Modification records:
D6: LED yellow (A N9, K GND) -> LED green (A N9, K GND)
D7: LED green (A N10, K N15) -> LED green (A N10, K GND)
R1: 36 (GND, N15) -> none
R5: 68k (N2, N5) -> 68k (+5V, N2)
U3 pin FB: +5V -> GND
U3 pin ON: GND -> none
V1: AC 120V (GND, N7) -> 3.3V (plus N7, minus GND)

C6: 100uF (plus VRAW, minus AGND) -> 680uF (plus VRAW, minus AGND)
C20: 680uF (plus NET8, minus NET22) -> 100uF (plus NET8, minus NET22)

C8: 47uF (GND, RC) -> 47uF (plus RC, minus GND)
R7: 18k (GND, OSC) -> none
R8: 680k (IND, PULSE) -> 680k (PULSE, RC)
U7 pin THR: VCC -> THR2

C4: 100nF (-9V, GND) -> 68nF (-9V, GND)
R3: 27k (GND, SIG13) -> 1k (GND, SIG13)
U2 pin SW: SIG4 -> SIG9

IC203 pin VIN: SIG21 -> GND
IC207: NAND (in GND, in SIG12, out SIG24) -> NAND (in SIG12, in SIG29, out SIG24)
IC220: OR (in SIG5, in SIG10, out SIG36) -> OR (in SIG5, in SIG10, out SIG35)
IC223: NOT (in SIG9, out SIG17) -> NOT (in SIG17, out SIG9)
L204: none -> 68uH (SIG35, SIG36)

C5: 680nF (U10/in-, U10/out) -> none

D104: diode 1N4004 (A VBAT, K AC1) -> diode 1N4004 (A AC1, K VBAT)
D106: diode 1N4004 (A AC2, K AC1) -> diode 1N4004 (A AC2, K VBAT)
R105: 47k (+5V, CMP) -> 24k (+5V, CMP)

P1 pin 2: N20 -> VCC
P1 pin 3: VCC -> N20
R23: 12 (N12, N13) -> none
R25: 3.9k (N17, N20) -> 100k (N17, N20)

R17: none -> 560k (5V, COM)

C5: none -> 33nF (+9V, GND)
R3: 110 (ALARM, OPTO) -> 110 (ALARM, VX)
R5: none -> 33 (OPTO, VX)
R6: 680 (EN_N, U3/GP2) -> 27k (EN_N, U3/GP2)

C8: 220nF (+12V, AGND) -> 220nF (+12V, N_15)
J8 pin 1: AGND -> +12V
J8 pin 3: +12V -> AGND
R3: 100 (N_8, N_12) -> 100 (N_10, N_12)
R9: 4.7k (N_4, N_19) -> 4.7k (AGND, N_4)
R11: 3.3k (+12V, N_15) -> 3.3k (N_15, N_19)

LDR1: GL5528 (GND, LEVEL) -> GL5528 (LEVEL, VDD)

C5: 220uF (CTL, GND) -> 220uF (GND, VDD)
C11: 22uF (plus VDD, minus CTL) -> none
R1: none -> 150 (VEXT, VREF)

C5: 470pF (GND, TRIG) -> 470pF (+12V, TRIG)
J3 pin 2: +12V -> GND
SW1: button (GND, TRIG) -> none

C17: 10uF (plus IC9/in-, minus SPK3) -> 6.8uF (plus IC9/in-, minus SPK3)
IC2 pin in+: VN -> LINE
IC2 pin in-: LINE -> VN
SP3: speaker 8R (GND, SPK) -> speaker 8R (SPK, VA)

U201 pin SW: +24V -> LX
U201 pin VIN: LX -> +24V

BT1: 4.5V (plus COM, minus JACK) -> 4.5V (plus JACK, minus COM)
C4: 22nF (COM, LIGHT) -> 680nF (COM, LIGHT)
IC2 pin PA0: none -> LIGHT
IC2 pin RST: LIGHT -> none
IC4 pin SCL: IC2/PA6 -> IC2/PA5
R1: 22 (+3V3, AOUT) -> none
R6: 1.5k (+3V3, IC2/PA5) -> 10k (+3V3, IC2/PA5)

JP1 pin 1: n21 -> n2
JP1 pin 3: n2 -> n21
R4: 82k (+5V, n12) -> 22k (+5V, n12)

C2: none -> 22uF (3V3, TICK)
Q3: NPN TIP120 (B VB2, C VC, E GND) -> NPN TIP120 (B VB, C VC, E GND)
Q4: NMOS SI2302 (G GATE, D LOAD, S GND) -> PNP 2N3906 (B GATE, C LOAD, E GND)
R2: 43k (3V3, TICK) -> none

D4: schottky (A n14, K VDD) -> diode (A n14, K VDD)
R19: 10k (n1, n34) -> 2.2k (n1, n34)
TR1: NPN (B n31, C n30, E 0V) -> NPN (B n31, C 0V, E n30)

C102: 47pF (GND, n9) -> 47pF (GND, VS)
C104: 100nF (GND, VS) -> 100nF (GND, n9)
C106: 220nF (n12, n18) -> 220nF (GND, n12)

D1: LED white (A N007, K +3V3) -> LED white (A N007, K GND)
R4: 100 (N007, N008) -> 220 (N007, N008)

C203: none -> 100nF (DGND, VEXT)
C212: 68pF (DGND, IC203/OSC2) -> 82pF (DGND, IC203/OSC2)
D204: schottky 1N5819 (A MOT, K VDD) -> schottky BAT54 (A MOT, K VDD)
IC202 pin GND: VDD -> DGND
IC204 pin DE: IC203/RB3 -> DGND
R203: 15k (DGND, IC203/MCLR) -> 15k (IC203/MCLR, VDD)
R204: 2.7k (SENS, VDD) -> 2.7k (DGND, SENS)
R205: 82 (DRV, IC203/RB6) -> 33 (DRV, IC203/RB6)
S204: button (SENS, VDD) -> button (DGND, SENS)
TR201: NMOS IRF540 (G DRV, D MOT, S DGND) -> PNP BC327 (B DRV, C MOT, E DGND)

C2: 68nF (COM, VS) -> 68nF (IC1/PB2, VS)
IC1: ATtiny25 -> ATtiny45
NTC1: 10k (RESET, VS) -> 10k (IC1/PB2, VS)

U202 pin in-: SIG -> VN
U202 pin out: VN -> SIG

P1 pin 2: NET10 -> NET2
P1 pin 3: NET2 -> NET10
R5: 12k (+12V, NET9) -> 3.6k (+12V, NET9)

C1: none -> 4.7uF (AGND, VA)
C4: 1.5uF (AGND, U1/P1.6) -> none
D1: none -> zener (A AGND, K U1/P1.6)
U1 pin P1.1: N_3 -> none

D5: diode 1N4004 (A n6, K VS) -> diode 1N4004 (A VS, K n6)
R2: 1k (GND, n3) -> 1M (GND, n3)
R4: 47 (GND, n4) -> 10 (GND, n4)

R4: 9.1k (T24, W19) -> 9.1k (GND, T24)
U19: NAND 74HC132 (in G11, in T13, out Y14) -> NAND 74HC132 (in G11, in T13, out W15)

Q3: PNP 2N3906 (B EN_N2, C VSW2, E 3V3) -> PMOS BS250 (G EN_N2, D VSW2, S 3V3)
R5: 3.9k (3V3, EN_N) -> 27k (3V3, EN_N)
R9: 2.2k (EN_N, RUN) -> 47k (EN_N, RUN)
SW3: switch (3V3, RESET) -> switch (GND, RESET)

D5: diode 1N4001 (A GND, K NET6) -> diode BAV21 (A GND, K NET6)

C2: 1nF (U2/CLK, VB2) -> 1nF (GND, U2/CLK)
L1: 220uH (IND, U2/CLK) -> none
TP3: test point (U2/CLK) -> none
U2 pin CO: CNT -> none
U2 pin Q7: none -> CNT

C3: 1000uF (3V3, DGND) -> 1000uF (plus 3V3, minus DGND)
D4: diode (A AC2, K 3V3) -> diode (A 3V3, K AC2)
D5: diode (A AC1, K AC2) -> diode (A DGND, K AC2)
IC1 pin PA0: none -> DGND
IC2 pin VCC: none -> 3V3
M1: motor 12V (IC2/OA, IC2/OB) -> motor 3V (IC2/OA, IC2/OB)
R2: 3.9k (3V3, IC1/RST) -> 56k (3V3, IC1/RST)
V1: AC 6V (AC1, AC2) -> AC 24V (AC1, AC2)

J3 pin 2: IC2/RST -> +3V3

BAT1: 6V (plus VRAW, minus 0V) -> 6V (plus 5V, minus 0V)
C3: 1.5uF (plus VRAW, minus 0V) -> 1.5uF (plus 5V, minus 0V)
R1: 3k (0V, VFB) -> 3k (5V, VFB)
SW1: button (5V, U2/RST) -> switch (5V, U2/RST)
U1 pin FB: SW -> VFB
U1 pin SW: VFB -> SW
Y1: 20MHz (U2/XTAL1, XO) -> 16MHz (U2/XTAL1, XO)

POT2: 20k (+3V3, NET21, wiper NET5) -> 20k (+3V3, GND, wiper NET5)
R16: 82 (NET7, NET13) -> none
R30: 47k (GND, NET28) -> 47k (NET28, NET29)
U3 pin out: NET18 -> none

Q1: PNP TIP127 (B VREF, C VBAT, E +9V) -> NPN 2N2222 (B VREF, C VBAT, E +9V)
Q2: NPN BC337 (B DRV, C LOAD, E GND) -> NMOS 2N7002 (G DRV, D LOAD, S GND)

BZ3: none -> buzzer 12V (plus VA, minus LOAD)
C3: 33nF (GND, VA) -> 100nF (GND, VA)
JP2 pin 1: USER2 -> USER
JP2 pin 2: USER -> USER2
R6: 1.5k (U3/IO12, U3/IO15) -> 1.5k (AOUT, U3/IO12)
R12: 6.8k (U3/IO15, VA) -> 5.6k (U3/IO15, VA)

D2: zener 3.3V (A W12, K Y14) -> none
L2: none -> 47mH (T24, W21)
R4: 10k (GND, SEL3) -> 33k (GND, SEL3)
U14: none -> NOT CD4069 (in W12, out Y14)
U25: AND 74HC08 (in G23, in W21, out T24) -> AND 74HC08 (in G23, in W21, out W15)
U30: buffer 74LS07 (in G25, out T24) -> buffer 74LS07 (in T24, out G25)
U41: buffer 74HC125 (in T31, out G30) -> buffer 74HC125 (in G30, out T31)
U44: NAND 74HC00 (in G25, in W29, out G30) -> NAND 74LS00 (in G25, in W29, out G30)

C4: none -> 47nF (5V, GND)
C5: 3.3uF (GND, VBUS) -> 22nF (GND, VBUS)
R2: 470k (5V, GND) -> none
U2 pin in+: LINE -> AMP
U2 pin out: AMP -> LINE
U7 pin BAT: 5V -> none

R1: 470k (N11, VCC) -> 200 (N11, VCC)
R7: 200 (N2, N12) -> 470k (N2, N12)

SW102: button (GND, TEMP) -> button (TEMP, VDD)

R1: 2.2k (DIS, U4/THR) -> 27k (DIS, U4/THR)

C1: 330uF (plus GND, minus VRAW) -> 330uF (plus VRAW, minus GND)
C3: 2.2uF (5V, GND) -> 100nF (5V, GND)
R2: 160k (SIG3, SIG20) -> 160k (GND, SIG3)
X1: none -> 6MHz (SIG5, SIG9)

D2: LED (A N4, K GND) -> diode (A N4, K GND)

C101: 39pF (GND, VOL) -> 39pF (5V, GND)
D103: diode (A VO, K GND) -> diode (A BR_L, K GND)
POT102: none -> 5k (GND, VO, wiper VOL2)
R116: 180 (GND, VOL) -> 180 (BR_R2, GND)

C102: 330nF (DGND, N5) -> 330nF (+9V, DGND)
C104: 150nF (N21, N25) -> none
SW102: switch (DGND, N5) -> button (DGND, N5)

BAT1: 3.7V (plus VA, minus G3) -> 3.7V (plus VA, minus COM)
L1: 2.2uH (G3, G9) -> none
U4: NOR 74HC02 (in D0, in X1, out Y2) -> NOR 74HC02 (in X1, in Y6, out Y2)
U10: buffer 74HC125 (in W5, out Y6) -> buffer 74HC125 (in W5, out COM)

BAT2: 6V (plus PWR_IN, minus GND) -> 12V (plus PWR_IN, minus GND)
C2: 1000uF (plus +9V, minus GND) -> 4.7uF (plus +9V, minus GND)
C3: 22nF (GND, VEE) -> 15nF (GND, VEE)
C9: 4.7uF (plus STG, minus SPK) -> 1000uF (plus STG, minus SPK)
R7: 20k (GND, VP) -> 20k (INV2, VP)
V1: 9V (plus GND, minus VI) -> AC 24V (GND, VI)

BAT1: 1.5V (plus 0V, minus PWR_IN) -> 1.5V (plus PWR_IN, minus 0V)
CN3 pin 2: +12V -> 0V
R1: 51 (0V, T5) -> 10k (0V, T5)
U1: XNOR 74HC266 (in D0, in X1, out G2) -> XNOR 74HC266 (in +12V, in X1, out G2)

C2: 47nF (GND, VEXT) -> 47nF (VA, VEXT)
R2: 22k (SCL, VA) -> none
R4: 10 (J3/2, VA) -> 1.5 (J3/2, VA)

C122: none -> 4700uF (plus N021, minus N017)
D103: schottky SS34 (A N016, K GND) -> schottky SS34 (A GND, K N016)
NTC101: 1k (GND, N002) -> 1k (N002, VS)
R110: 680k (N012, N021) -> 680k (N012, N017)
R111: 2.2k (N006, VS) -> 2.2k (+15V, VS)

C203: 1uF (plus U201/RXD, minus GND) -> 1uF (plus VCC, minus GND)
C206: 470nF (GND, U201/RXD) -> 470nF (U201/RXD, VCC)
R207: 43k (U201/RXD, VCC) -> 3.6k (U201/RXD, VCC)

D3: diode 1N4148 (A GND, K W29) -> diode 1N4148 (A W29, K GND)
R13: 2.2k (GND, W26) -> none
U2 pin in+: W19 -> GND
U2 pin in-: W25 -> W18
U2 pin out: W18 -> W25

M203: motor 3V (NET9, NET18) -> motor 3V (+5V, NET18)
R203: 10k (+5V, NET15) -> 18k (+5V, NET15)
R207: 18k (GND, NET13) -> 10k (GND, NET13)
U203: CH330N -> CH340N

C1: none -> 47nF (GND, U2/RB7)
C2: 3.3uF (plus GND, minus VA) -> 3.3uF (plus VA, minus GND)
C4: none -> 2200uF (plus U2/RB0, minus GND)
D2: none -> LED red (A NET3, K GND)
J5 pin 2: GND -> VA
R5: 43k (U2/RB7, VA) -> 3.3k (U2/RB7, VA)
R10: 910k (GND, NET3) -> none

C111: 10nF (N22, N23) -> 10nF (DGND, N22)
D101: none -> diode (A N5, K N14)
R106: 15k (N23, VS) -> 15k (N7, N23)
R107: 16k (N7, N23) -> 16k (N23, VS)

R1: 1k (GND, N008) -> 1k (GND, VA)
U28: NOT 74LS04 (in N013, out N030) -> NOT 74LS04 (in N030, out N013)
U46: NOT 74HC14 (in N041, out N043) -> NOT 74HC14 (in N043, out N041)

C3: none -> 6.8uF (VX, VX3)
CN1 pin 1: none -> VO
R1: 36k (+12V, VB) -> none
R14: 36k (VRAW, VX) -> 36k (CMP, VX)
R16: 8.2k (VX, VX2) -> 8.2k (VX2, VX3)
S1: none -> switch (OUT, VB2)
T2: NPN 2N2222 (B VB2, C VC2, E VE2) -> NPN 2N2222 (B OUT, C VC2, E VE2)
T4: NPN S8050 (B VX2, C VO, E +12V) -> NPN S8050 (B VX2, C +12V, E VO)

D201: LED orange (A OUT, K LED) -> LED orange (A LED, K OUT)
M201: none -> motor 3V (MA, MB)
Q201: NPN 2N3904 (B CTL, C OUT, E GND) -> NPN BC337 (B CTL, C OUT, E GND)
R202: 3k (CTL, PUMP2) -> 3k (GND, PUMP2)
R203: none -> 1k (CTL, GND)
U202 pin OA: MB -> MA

§ **Your instructions**:
Copy out each line of the data that holds the string "switch".

§ **Task output**:
SW3: switch (3V3, RESET) -> switch (GND, RESET)
SW1: button (5V, U2/RST) -> switch (5V, U2/RST)
SW102: switch (DGND, N5) -> button (DGND, N5)
S1: none -> switch (OUT, VB2)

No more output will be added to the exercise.